EXERCISE PROMPT :: Copy out every line below that contains the string "kern", matching case exactly.

DATA FOR THIS EXERCISE ::
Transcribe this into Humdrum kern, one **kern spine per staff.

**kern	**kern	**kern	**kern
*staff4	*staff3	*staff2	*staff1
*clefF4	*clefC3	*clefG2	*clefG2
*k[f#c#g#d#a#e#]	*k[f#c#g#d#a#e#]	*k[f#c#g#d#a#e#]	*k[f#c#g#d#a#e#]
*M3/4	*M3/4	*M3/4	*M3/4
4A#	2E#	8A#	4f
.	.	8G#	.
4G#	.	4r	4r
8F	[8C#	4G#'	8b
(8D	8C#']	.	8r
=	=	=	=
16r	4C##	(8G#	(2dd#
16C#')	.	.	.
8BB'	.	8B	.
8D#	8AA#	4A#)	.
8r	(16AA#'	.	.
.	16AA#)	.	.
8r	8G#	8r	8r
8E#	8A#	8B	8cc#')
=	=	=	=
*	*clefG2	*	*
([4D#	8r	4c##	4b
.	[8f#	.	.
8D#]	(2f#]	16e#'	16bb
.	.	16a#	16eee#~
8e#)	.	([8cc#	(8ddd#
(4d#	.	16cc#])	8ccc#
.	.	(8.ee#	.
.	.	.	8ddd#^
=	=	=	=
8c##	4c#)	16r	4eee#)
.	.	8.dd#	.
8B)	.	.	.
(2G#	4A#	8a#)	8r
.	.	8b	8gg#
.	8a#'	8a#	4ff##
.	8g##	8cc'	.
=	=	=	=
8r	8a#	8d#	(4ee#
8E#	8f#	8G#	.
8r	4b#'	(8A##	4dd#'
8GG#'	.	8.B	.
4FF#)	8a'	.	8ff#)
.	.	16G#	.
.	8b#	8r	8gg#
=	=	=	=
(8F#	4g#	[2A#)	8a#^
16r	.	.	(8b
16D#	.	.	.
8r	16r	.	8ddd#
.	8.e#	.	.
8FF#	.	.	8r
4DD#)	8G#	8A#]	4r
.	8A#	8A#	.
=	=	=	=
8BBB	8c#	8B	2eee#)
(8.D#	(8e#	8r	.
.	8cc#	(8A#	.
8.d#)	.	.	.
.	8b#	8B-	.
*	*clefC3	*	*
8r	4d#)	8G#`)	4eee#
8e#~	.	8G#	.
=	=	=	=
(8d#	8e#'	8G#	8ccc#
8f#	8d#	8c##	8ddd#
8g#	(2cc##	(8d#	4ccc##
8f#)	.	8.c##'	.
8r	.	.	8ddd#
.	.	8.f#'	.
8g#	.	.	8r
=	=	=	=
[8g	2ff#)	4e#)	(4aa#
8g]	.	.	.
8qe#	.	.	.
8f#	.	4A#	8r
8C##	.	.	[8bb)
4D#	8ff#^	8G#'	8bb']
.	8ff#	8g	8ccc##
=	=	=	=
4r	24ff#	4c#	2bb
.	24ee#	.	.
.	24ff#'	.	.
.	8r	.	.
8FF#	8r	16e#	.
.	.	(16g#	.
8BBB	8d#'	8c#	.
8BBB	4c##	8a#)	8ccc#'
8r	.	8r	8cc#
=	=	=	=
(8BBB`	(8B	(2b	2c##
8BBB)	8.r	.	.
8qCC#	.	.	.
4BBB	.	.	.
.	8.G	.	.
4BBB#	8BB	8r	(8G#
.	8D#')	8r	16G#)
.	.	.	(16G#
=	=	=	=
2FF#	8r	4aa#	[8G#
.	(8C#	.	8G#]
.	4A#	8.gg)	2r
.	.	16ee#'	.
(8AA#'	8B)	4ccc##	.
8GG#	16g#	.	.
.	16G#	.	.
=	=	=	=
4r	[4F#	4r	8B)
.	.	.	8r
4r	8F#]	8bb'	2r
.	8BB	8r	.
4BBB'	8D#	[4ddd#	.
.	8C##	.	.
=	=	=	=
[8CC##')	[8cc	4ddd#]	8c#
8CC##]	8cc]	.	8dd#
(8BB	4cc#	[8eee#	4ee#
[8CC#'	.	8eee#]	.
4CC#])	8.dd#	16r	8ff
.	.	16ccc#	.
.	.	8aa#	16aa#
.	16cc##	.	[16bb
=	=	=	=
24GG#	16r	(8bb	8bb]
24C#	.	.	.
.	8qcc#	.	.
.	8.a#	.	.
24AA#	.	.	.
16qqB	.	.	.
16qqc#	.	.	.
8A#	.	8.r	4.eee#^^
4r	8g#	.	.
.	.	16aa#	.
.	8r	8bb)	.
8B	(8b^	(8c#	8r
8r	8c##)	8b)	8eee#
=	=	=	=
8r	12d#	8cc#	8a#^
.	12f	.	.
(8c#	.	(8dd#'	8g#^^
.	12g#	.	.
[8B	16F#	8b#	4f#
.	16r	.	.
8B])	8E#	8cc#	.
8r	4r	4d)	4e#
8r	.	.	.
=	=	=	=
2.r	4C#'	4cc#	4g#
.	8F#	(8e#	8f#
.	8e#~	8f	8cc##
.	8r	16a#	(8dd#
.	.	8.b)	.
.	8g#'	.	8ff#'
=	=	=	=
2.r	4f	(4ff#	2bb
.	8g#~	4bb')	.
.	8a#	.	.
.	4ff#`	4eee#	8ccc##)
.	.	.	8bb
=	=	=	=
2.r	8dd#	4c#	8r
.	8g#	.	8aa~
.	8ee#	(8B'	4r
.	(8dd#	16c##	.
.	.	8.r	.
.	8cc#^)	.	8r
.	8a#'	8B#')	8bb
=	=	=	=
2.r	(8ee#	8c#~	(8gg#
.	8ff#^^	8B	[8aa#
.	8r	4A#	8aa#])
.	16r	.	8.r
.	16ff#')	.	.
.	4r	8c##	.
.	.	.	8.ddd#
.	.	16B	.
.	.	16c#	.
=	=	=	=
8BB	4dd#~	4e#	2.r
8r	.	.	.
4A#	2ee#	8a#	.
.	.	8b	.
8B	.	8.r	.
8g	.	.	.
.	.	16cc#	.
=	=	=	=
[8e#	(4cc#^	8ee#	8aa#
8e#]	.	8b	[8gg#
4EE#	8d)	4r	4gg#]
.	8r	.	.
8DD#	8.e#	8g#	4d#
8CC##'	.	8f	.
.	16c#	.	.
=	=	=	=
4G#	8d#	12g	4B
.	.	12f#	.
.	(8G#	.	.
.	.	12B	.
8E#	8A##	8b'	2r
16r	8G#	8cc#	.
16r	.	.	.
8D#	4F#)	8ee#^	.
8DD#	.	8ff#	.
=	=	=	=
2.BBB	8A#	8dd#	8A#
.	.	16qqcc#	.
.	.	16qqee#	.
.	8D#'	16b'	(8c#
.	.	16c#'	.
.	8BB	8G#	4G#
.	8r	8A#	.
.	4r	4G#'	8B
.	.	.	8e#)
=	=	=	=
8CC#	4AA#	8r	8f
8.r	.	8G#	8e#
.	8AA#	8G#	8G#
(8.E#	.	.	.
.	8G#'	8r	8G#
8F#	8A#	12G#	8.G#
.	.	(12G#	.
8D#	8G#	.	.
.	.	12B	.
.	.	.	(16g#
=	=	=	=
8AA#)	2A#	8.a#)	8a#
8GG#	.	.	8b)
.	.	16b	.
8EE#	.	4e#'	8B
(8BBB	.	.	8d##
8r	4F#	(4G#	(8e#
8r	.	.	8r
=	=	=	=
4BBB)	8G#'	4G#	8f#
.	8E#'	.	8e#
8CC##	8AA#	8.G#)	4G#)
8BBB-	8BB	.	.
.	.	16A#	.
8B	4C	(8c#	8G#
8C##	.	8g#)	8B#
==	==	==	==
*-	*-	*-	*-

RESULT FOR THIS EXERCISE ::
Transcribe this into Humdrum kern, one **kern spine per staff.
**kern	**kern	**kern	**kern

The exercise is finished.